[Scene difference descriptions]
····················

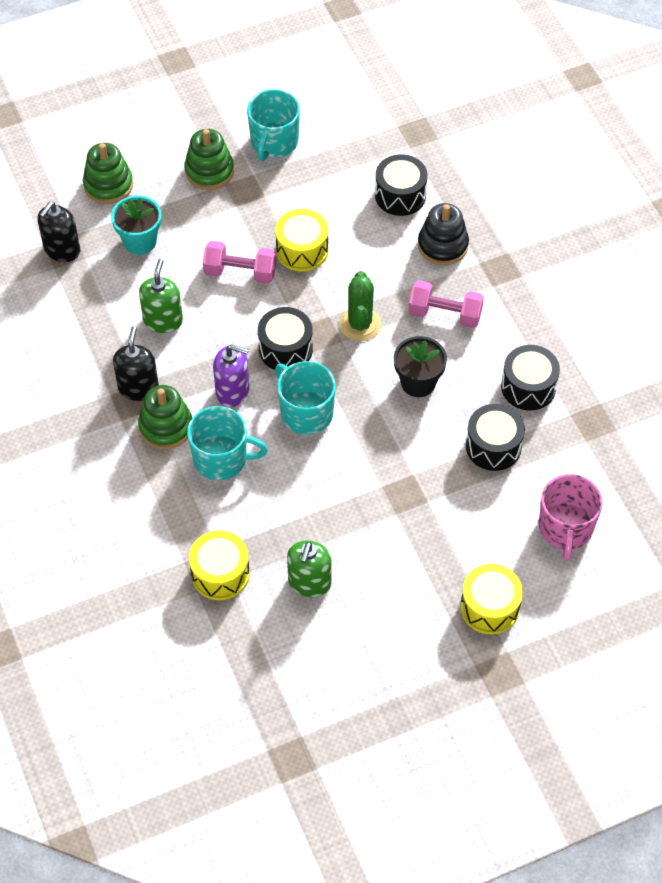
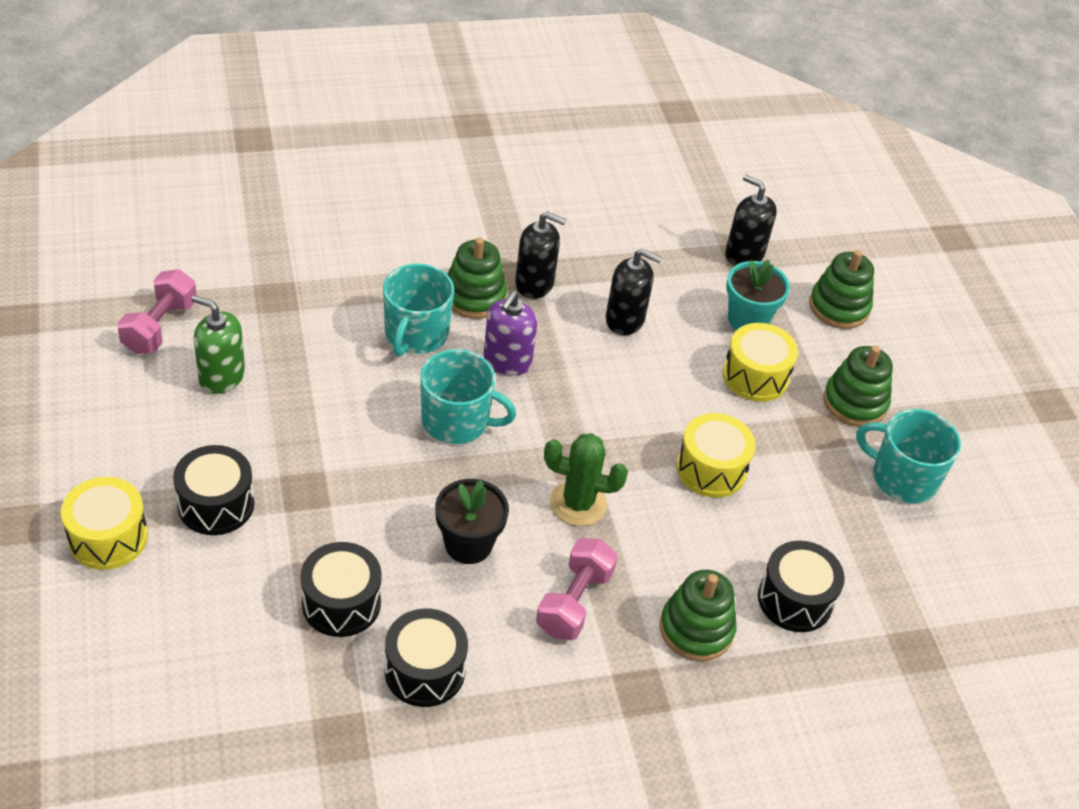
camera: 95 degrees right, 10 degrees down
(163, 320) = (625, 320): green soap dispenser -> black soap dispenser
(220, 574) = (266, 306): yellow drum -> yellow drum (755, 376)
(240, 272) = (685, 401): pink dumbbell -> pink dumbbell (160, 326)
(285, 349) = (556, 421): black drum -> black drum (216, 504)
(305, 412) = (457, 421): turquoise mug -> turquoise mug turned 45 degrees clockwise
(442, 245) = (696, 629): black stacking toy -> green stacking toy
(565, 528) = (183, 652): pink mug -> none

····················

WHAT YOU WILL DO:
Print every line from the one that contains "(285, 349) = (556, 421): black" to the end of the records, exactly as written, and nothing more.

SOLUTION FOR THIS EXERCISE:
(285, 349) = (556, 421): black drum -> black drum (216, 504)
(305, 412) = (457, 421): turquoise mug -> turquoise mug turned 45 degrees clockwise
(442, 245) = (696, 629): black stacking toy -> green stacking toy
(565, 528) = (183, 652): pink mug -> none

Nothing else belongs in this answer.